── GIVEN RECORDS ──

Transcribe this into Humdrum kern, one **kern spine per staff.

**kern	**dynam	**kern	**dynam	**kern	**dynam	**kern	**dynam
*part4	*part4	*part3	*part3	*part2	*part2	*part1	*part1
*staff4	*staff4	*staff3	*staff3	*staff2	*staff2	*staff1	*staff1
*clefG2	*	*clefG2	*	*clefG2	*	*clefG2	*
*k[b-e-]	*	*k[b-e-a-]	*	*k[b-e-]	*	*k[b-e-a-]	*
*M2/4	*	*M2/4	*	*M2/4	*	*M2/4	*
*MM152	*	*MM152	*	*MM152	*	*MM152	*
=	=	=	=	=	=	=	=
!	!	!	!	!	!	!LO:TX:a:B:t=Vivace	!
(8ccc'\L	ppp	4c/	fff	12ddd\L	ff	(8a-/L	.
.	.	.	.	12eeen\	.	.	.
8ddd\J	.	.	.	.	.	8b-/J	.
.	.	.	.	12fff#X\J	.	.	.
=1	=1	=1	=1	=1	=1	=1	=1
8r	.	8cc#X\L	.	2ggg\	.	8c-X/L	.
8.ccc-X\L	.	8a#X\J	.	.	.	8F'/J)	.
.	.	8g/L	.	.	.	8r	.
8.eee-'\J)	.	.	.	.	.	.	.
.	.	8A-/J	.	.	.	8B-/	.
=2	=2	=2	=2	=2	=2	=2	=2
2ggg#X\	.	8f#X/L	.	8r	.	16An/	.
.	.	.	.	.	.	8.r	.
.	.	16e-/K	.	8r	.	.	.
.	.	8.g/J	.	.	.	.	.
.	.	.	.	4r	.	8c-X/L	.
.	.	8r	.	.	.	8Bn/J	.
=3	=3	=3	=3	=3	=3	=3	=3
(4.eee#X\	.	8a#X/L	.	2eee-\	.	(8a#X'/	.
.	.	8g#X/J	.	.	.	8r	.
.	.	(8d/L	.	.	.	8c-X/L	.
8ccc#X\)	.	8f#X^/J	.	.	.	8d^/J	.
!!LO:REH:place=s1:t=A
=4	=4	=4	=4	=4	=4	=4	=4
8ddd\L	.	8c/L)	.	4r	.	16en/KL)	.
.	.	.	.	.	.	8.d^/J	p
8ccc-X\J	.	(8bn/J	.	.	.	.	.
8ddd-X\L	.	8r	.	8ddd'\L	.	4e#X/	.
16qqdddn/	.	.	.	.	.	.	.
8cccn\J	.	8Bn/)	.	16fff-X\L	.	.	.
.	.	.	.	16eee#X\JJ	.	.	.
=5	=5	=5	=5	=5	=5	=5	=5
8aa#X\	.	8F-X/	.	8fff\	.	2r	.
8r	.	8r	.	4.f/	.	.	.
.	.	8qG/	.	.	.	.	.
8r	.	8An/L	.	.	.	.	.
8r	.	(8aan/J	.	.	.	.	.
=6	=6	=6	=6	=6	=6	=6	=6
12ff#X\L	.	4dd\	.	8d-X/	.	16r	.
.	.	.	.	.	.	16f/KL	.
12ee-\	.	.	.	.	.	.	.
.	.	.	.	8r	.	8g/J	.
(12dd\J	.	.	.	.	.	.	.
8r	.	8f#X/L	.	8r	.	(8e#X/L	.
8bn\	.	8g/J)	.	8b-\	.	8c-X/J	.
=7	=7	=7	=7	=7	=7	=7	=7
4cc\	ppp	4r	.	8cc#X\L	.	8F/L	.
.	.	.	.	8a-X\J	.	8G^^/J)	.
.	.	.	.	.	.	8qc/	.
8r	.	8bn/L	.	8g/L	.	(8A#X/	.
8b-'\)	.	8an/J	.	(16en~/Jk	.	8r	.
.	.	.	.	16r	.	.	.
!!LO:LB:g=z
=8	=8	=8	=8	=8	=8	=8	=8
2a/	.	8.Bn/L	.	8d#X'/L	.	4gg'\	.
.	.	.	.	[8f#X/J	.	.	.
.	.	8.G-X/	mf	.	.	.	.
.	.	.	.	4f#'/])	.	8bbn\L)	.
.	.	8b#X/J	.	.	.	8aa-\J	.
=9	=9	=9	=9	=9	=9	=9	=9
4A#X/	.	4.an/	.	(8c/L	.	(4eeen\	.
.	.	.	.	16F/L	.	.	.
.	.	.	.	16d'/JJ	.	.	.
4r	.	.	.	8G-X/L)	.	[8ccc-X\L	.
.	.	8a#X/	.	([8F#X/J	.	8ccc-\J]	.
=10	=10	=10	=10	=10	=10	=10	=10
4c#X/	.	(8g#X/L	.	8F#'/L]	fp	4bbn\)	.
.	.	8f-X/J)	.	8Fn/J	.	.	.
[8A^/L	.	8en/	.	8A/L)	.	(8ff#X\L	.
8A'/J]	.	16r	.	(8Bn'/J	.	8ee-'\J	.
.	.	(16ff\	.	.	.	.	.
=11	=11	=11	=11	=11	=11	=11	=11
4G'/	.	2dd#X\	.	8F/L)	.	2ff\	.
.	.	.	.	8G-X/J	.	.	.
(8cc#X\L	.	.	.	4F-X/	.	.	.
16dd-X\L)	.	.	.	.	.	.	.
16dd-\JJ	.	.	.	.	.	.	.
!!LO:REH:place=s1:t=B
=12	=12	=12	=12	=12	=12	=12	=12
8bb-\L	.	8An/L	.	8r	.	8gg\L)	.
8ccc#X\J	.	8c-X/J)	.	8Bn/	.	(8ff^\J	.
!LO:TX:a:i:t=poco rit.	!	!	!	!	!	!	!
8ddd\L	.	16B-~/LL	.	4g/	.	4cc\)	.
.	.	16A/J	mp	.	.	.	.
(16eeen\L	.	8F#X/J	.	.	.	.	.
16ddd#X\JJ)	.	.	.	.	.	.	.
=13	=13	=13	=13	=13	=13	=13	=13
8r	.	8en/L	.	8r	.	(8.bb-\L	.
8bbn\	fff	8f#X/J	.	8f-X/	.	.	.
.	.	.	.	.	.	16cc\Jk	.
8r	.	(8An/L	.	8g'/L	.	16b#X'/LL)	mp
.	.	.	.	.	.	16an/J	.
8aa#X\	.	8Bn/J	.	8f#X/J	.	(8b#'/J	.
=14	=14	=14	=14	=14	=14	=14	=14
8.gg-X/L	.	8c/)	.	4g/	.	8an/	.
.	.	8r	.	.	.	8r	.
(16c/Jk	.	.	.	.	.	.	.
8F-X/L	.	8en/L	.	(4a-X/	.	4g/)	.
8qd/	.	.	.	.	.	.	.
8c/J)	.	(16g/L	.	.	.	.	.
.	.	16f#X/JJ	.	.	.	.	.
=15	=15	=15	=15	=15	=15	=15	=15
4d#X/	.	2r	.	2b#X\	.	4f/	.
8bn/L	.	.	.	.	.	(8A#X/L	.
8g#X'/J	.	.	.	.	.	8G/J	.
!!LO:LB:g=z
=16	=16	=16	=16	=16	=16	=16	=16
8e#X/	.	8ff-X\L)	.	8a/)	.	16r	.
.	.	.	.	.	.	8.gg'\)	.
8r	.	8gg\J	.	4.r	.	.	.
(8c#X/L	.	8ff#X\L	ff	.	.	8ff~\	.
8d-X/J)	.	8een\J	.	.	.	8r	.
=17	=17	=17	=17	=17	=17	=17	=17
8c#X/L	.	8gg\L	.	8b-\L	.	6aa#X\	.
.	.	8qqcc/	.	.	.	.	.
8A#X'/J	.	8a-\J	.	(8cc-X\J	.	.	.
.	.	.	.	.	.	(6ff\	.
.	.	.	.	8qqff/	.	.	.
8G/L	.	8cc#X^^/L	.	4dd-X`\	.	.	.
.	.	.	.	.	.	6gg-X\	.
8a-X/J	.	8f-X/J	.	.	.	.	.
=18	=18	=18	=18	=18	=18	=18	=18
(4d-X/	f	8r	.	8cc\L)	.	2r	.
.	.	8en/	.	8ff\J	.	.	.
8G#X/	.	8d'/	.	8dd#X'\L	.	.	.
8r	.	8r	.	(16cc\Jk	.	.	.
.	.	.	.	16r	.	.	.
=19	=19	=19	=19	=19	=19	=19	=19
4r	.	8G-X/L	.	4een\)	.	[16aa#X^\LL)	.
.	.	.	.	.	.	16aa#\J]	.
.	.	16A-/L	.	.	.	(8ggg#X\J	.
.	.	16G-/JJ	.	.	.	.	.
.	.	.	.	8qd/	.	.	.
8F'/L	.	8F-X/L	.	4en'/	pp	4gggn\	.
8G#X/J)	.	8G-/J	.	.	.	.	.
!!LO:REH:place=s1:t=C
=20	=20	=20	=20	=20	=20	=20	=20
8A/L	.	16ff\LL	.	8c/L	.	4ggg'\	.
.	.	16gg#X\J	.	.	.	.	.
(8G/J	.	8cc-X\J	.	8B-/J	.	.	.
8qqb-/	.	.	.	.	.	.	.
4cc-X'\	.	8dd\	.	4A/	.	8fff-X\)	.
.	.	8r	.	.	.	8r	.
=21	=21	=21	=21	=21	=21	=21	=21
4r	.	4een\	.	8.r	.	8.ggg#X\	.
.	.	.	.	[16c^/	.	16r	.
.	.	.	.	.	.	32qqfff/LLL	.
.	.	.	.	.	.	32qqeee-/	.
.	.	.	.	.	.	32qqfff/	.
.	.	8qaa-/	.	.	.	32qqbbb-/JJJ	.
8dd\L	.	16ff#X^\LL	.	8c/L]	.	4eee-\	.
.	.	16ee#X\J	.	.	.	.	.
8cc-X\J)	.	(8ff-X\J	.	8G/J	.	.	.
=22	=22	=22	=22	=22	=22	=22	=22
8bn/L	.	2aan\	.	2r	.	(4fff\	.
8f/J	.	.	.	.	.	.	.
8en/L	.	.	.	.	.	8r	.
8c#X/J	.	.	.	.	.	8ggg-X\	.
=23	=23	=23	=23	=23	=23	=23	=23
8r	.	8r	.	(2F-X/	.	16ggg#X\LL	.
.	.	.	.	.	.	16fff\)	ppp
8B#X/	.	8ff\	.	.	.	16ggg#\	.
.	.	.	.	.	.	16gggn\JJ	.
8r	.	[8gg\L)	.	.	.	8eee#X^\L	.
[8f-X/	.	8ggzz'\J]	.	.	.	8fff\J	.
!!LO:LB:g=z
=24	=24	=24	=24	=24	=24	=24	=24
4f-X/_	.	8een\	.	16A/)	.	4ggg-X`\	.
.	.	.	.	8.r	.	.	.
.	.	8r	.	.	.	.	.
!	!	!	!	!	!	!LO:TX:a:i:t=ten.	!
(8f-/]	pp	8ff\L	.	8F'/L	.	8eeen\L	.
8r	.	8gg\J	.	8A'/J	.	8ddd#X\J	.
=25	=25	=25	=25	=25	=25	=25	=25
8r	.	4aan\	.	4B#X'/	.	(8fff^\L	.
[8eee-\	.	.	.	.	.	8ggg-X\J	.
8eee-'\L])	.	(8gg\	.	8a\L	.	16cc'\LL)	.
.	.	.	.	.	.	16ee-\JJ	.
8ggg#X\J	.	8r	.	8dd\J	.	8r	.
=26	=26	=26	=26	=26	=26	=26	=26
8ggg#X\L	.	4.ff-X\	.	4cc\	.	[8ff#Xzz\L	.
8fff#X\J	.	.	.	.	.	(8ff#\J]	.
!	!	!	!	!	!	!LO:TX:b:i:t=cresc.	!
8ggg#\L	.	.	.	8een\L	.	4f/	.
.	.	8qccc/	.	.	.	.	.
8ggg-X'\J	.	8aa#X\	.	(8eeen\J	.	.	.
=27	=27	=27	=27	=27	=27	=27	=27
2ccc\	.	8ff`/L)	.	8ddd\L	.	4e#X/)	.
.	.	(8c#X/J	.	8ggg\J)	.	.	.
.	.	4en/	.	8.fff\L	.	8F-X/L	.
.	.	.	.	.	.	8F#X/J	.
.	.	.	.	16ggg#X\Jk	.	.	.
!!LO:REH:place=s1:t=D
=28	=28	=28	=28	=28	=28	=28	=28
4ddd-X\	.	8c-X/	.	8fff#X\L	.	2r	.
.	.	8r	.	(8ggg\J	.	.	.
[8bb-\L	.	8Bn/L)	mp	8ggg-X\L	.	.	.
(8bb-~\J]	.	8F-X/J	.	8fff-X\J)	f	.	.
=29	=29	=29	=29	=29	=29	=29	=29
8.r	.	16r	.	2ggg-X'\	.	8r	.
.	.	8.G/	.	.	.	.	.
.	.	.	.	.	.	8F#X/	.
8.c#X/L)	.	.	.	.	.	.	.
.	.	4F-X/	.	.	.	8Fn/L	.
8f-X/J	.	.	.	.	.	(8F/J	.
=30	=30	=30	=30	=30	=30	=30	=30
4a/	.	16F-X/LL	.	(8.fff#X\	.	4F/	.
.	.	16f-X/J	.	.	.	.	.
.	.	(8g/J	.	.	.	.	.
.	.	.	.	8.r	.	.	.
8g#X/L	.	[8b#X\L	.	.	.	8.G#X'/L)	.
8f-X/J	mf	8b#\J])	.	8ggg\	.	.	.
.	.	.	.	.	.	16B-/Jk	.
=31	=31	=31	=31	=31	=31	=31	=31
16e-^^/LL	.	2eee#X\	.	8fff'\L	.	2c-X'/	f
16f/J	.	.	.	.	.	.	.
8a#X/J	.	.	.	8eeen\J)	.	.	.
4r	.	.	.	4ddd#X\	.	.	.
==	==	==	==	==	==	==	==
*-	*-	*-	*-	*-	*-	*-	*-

───

» **TASK OBJECTIVE**: Determine how many lines of the material above contain the string "kern", treating uppercase and lowercase as distinct. Reply with the number alone.

» **FINAL ANSWER**: 2